[DATA PROVIDED — start]

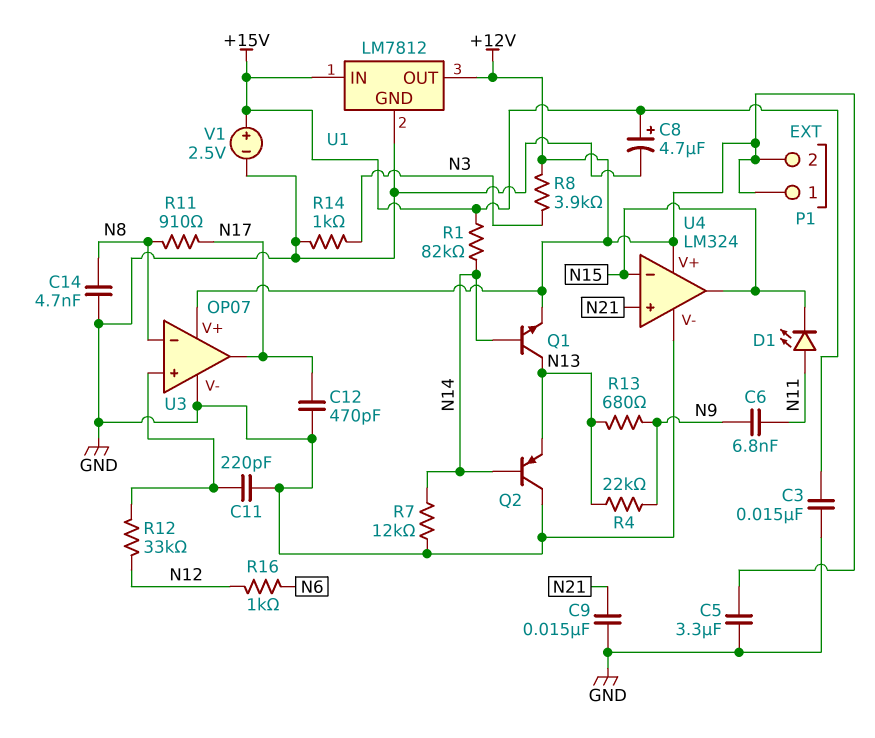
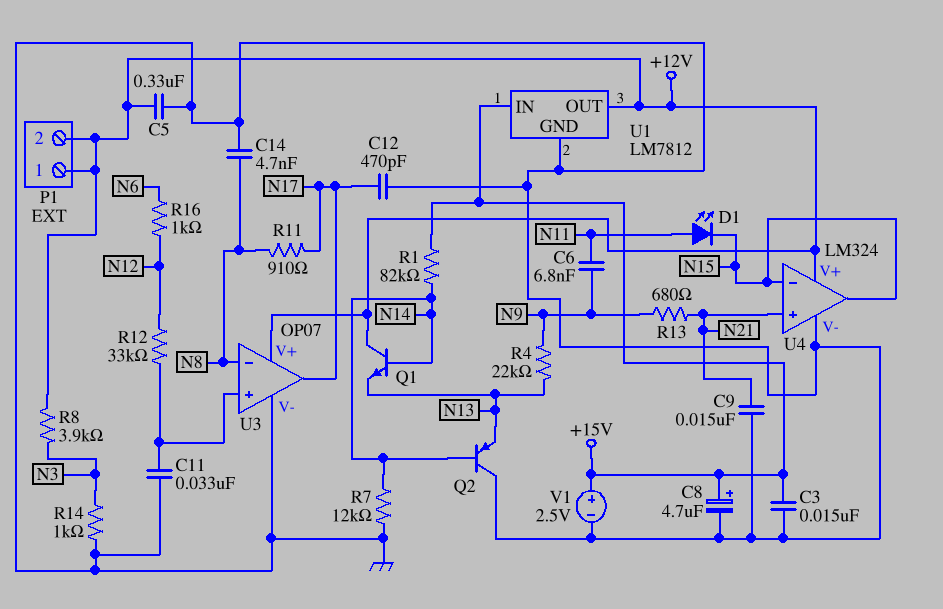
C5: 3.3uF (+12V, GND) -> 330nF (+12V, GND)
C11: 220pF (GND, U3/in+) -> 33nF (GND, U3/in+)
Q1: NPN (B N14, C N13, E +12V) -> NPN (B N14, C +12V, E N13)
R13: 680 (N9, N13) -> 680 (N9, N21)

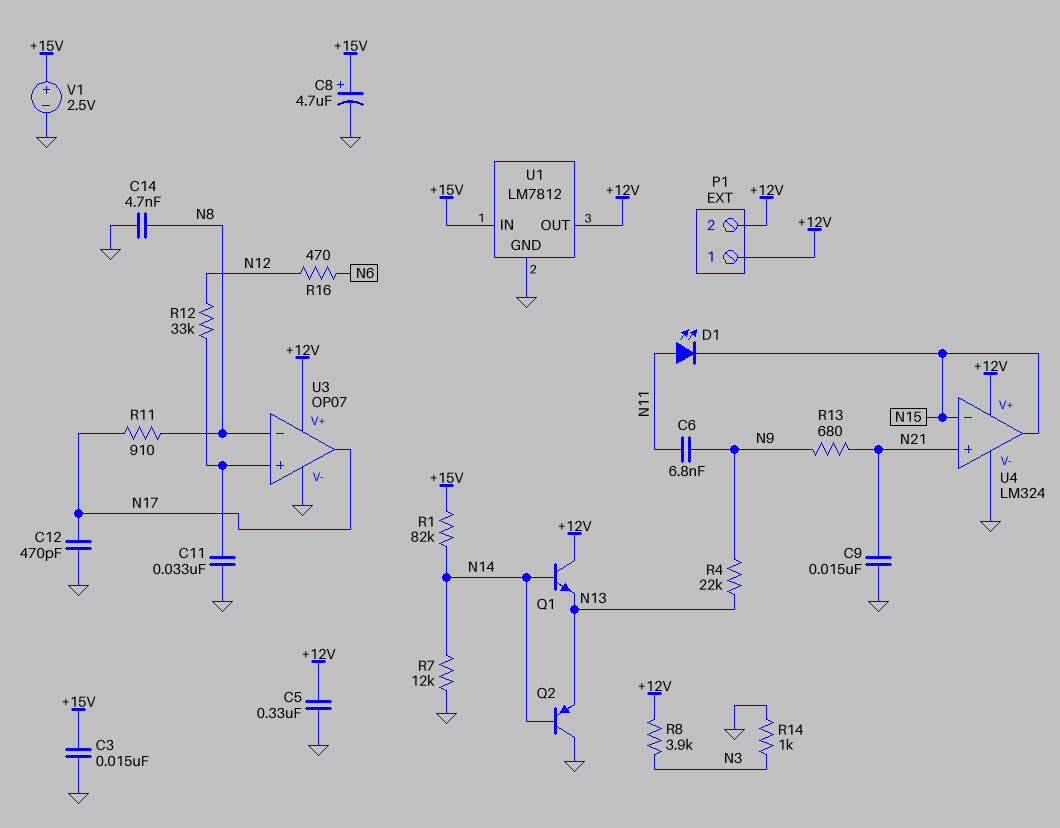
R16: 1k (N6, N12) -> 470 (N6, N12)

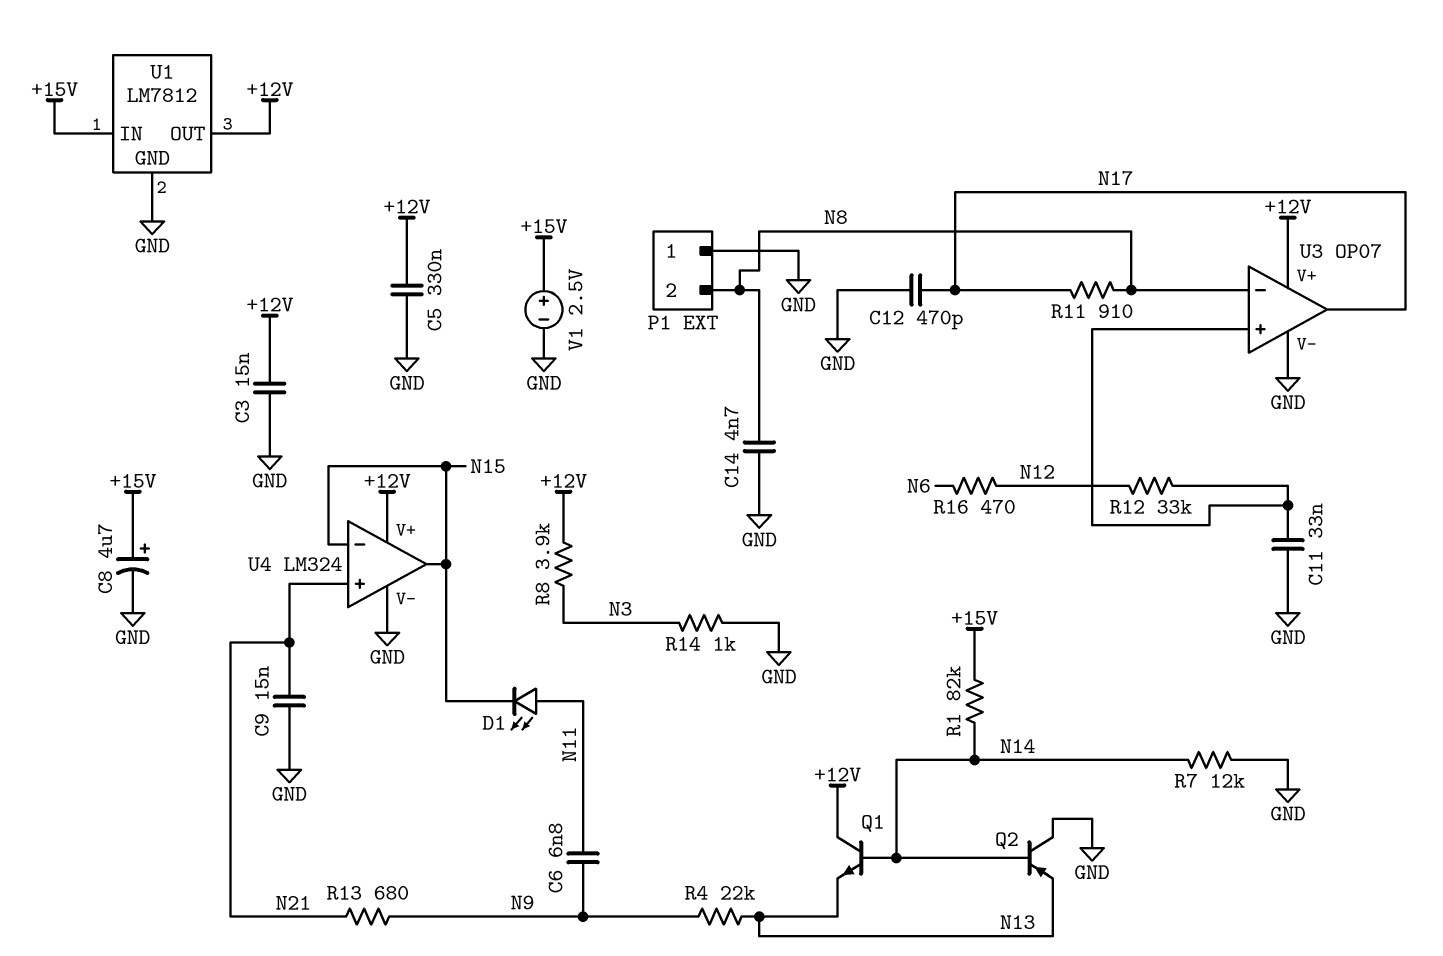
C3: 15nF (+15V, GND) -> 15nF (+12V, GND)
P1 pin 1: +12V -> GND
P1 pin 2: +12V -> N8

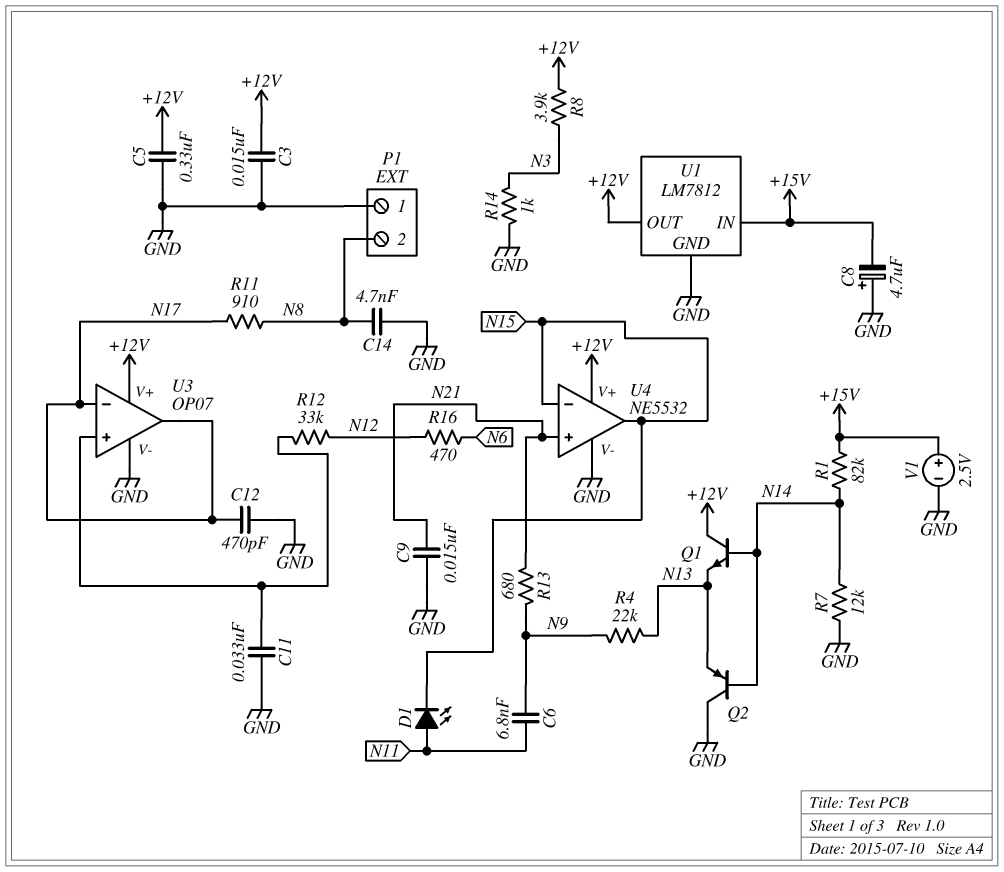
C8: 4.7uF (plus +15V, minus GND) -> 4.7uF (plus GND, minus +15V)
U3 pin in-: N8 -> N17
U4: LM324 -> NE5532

[DATA PROVIDED — finish]

-- EXERCISE AIM --
Print every entry above again, exactly as written. Leave the images out.

-- SOLVED EXERCISE --
C5: 3.3uF (+12V, GND) -> 330nF (+12V, GND)
C11: 220pF (GND, U3/in+) -> 33nF (GND, U3/in+)
Q1: NPN (B N14, C N13, E +12V) -> NPN (B N14, C +12V, E N13)
R13: 680 (N9, N13) -> 680 (N9, N21)

R16: 1k (N6, N12) -> 470 (N6, N12)

C3: 15nF (+15V, GND) -> 15nF (+12V, GND)
P1 pin 1: +12V -> GND
P1 pin 2: +12V -> N8

C8: 4.7uF (plus +15V, minus GND) -> 4.7uF (plus GND, minus +15V)
U3 pin in-: N8 -> N17
U4: LM324 -> NE5532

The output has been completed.